> [What you have to do]: Given the records below, the lines starting at the line with "BUTTON2: TTP223 -> KY-004" and ending at the line with "TEMP1 pin OUT: D7 -> A0" should be output exactly, both end lines kept and pictures left out.

********************

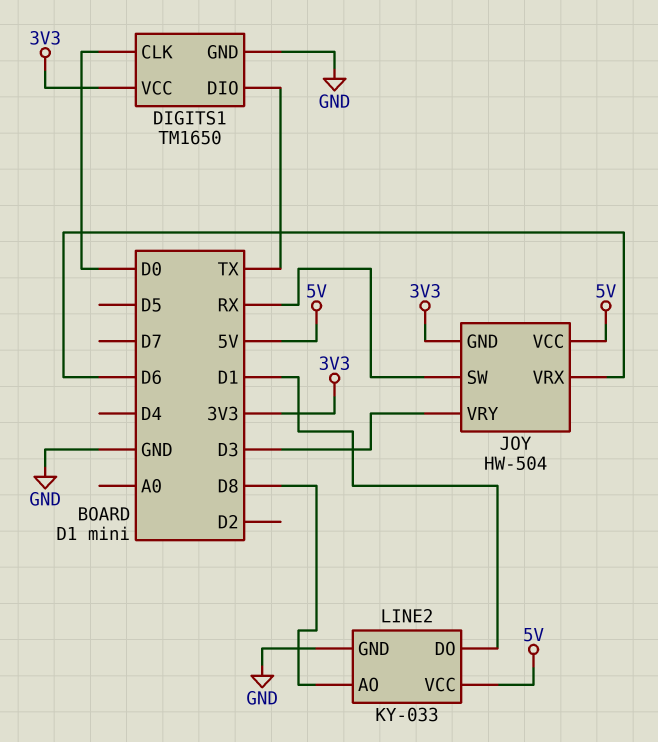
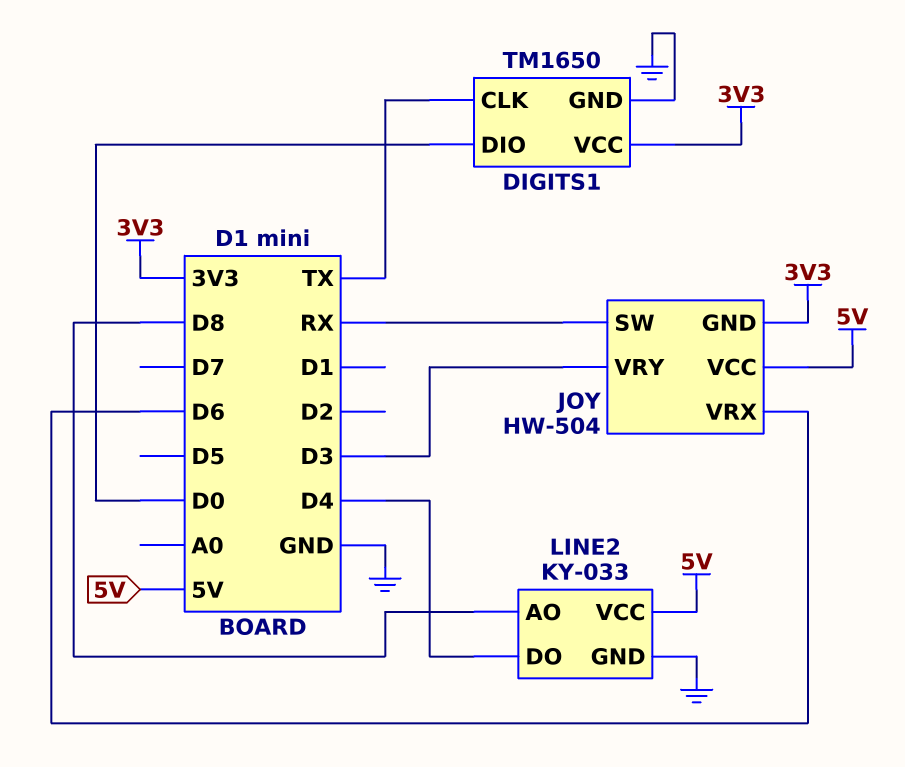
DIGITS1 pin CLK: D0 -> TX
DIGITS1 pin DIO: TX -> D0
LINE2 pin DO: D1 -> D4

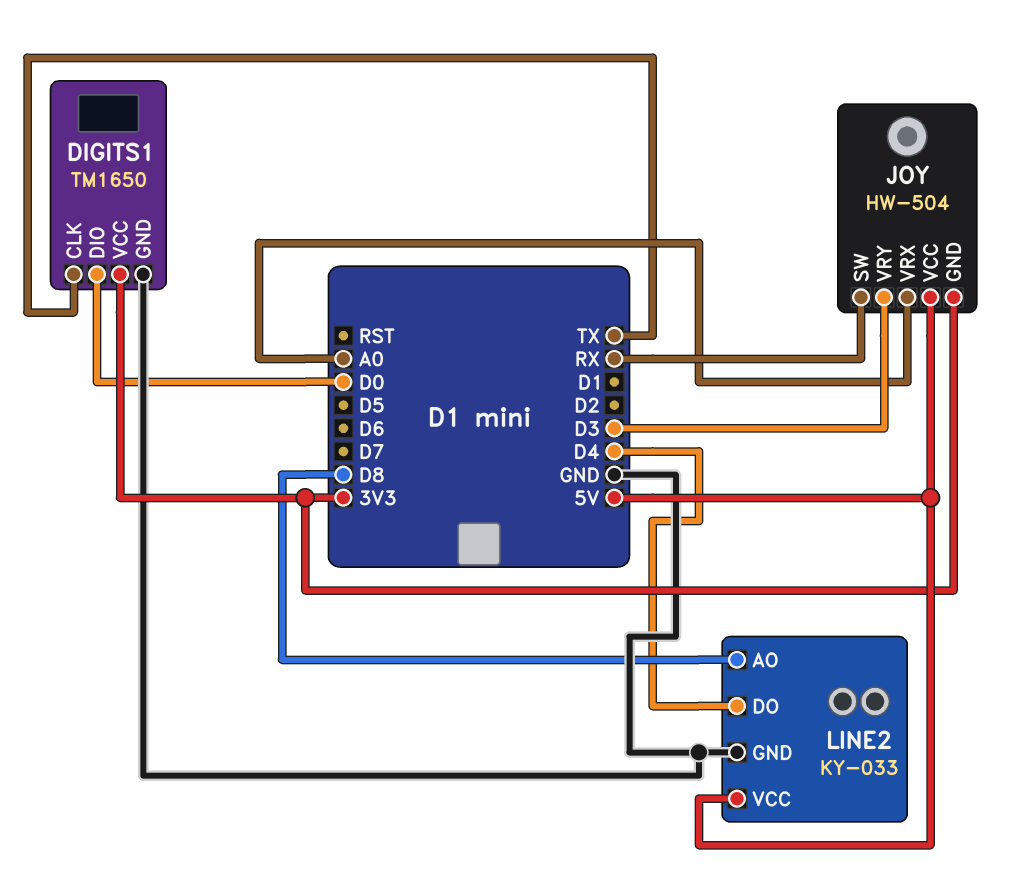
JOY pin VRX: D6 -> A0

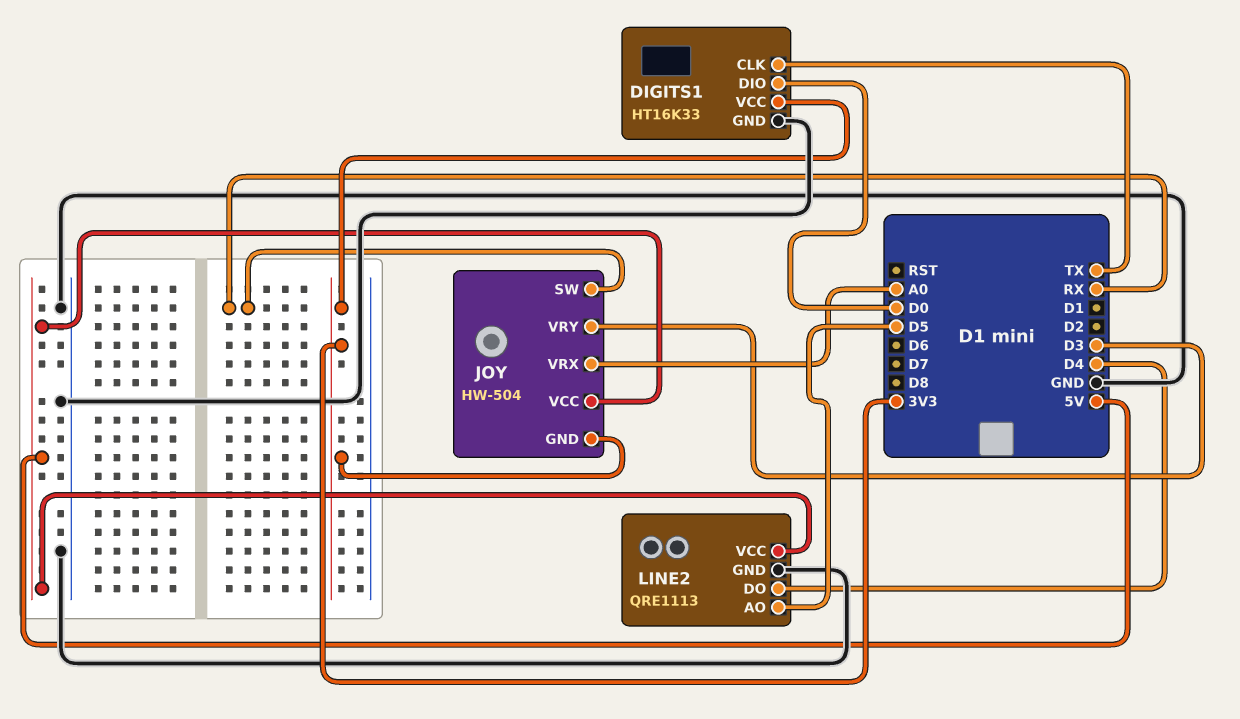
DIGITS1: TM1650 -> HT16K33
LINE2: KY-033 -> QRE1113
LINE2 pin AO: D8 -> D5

********************

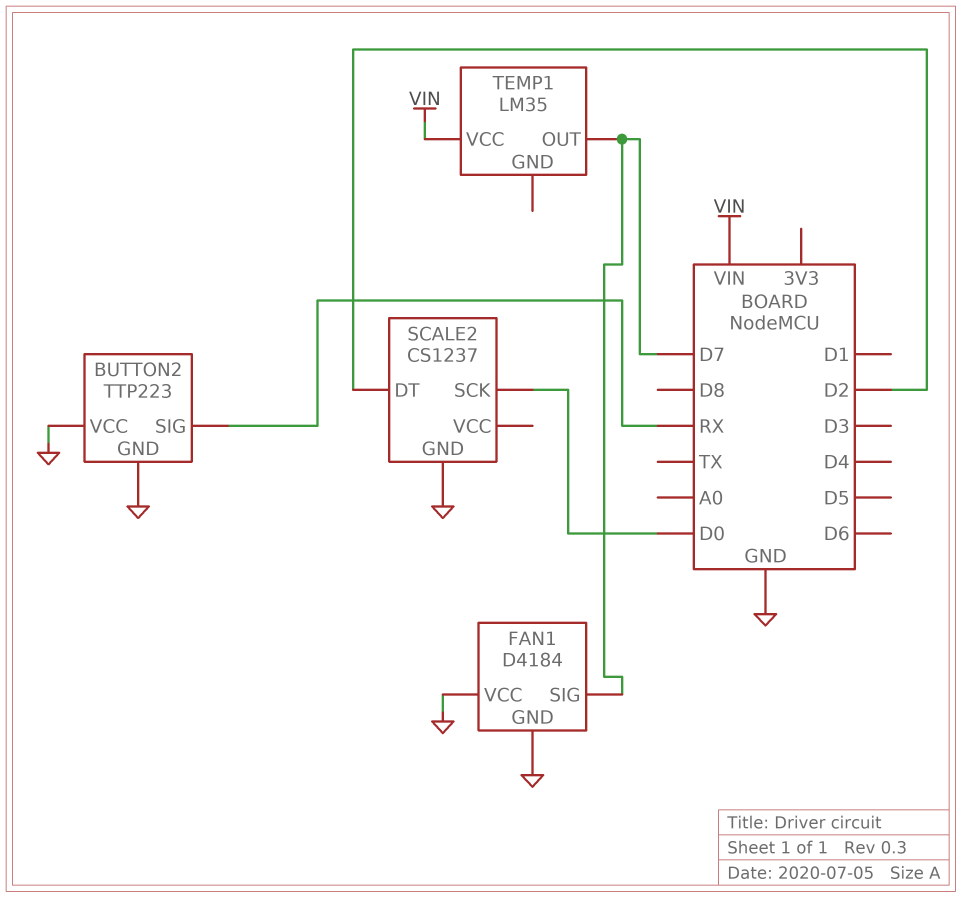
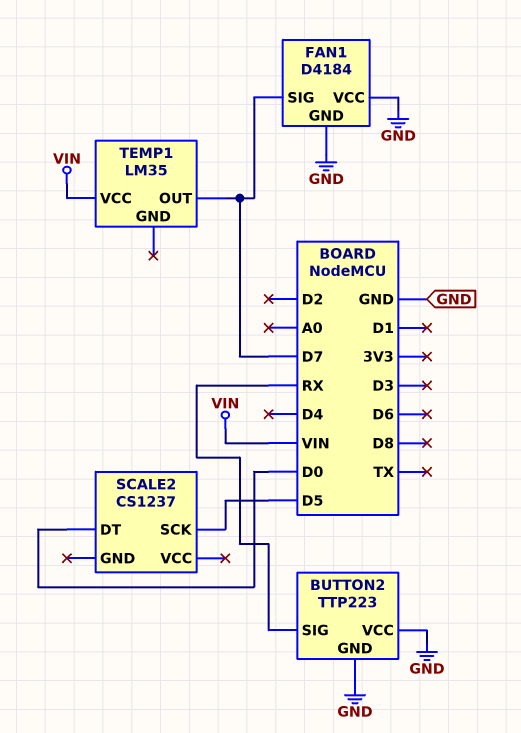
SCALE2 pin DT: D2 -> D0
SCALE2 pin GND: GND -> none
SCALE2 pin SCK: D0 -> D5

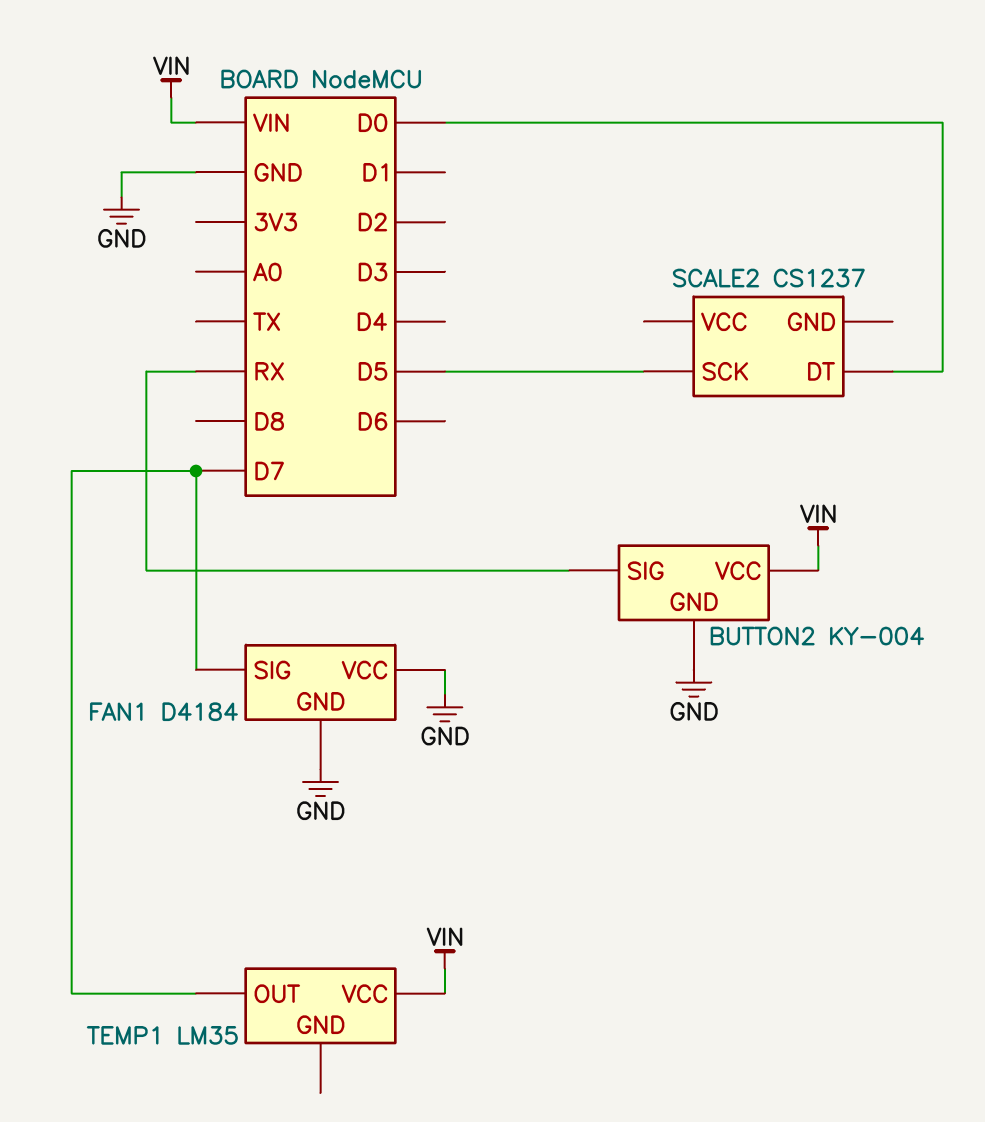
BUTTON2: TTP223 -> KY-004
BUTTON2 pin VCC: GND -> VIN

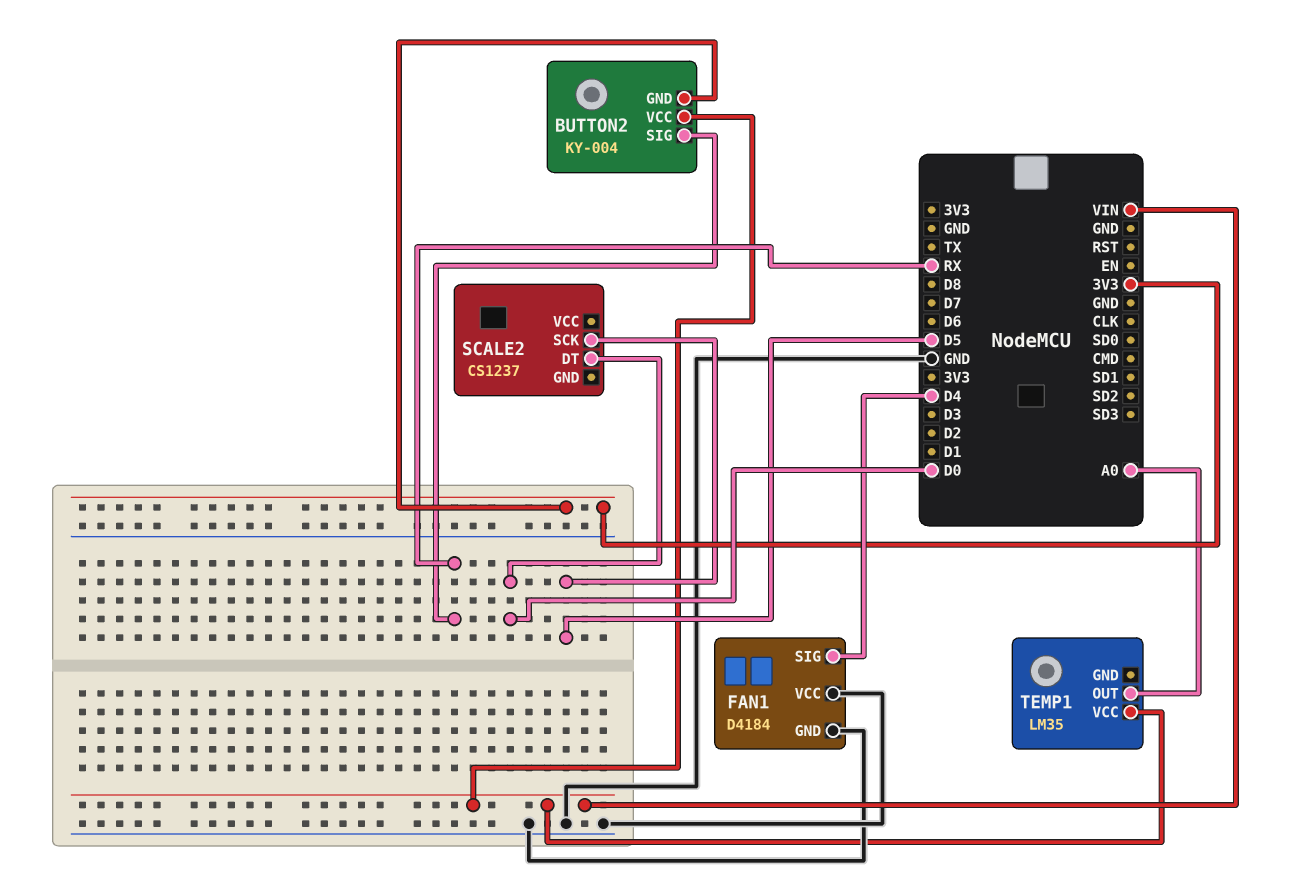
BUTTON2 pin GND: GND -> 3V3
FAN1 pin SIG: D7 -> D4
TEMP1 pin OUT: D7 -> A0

********************

> [Response to the task]:
BUTTON2: TTP223 -> KY-004
BUTTON2 pin VCC: GND -> VIN

BUTTON2 pin GND: GND -> 3V3
FAN1 pin SIG: D7 -> D4
TEMP1 pin OUT: D7 -> A0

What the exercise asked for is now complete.